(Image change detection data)
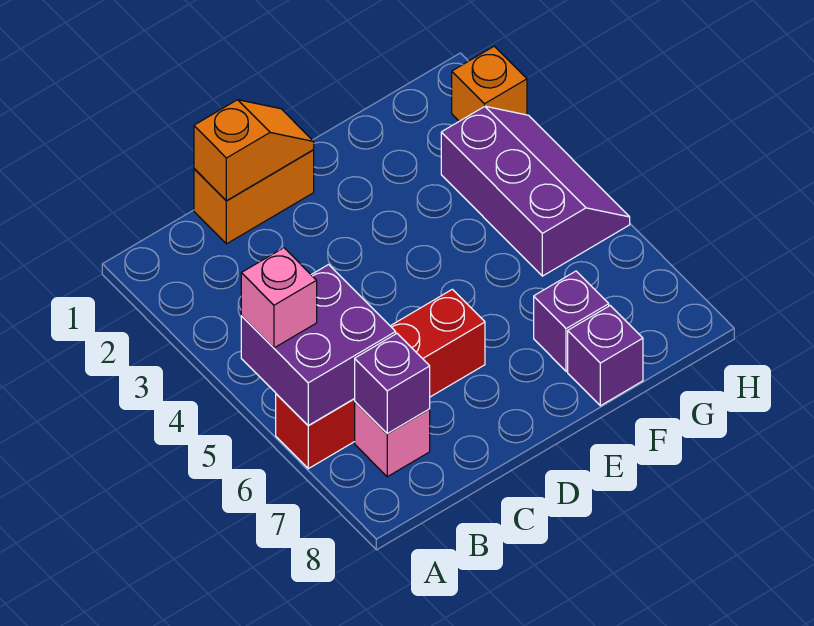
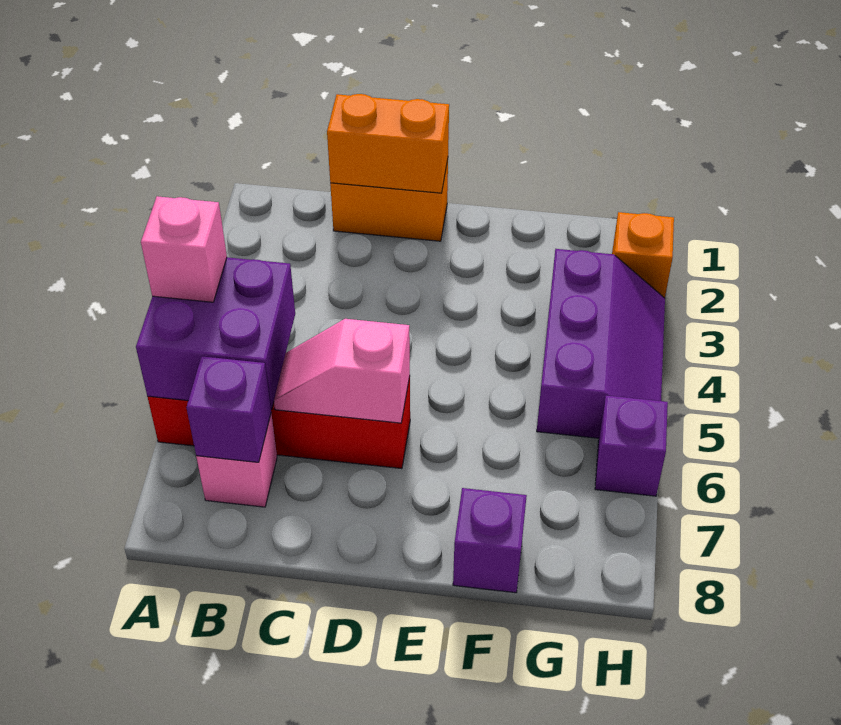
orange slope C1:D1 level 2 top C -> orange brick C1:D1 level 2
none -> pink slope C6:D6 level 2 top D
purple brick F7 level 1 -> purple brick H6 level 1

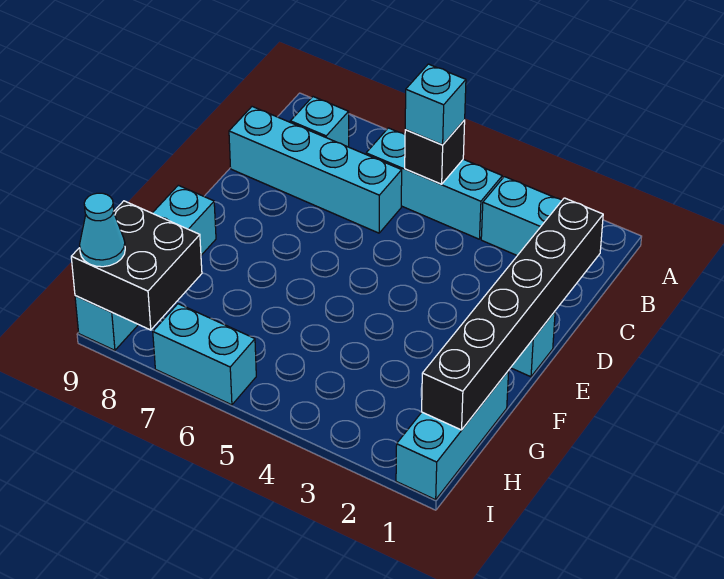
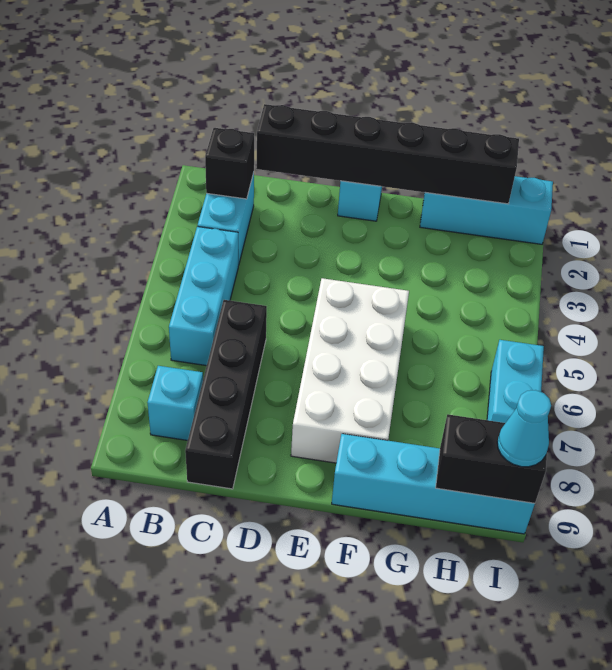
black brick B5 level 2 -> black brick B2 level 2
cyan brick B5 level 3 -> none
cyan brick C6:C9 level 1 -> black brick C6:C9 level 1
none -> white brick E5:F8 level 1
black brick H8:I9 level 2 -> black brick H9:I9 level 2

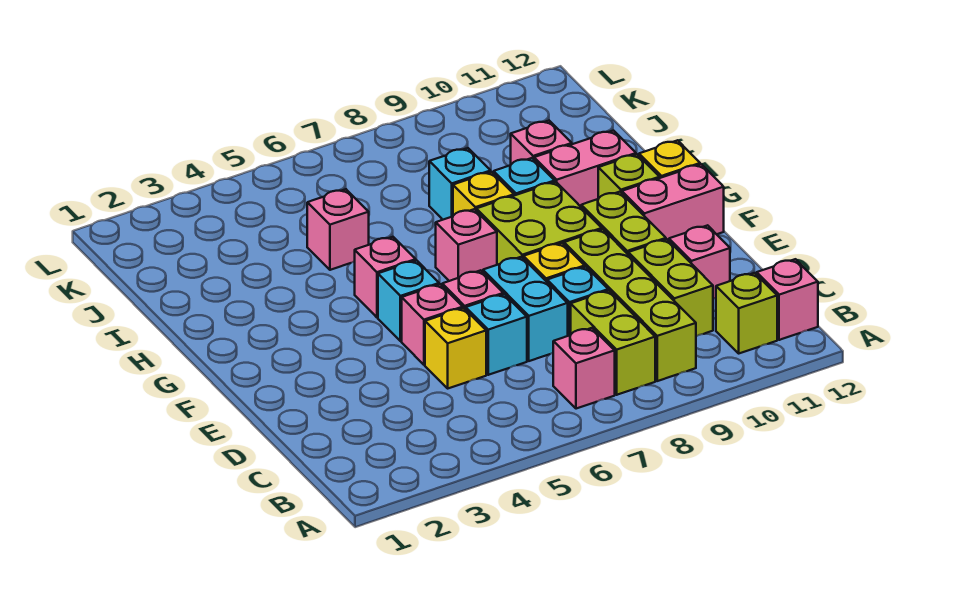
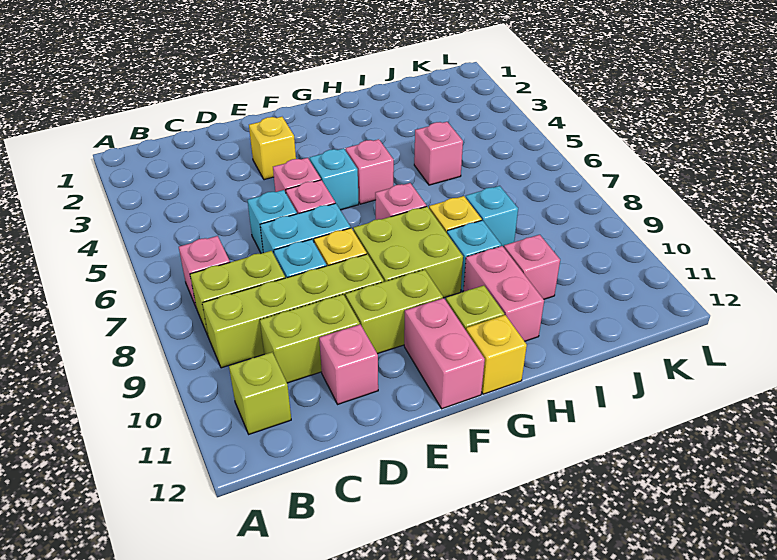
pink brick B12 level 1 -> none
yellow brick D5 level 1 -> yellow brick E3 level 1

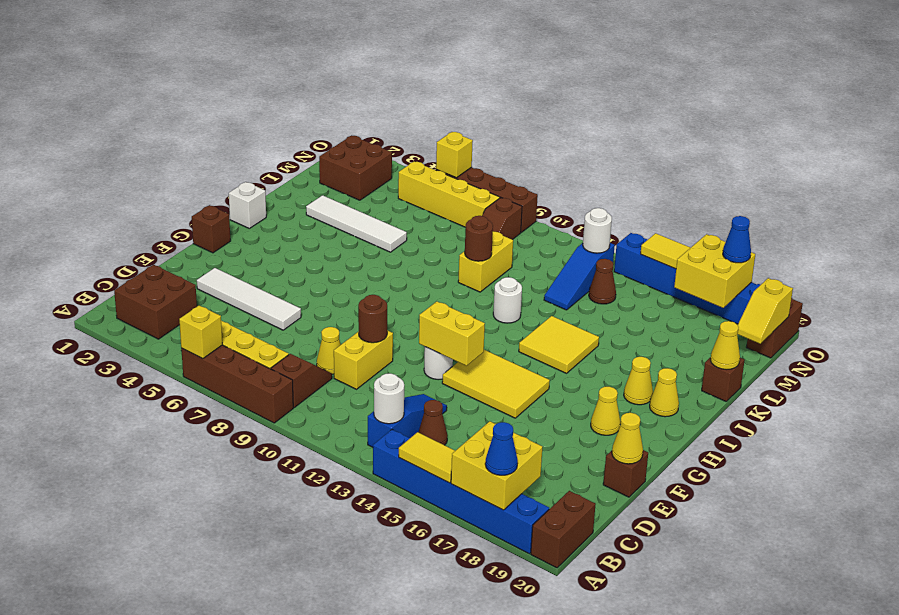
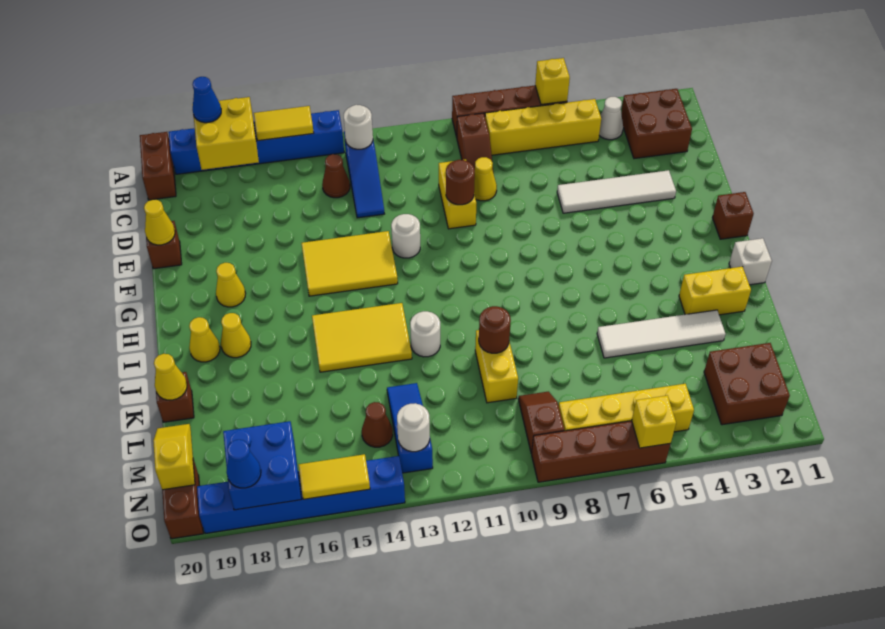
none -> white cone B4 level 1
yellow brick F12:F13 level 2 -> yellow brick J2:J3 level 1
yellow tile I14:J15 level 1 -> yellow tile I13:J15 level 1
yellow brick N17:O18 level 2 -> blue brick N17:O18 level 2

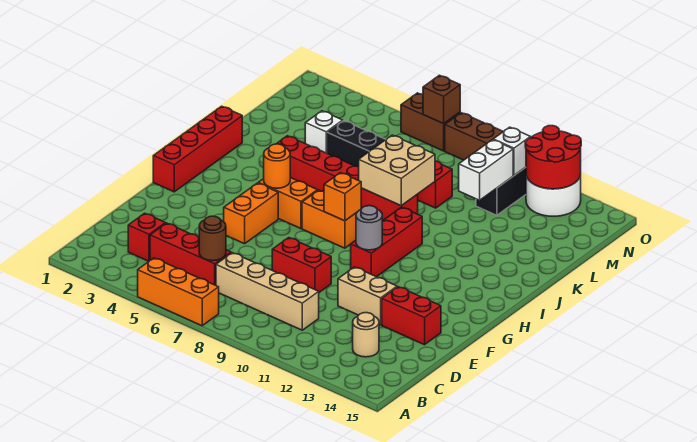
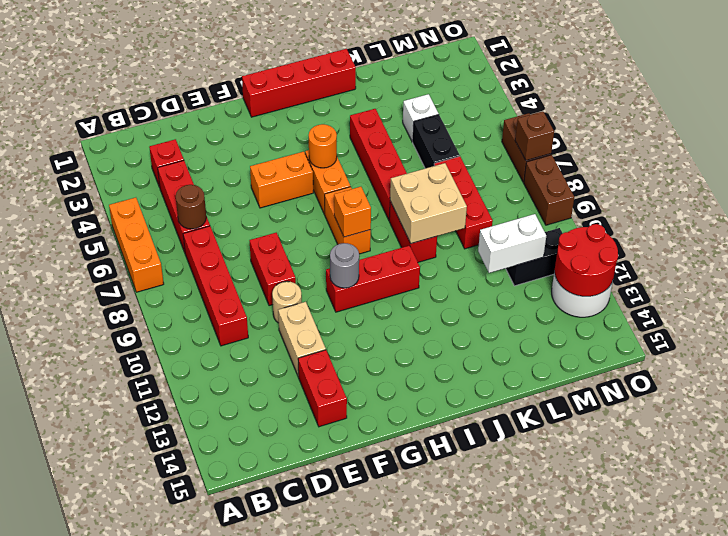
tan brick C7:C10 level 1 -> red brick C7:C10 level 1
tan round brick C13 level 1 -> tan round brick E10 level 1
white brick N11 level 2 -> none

▶ [WORK REQUIRED] Give again, word for word, only the lines from the one with "yellow brick F12:F13" through the last line of the entries, both included; no pictures go in the copy.

▶ [TASK RESPONSE]
yellow brick F12:F13 level 2 -> yellow brick J2:J3 level 1
yellow tile I14:J15 level 1 -> yellow tile I13:J15 level 1
yellow brick N17:O18 level 2 -> blue brick N17:O18 level 2

tan brick C7:C10 level 1 -> red brick C7:C10 level 1
tan round brick C13 level 1 -> tan round brick E10 level 1
white brick N11 level 2 -> none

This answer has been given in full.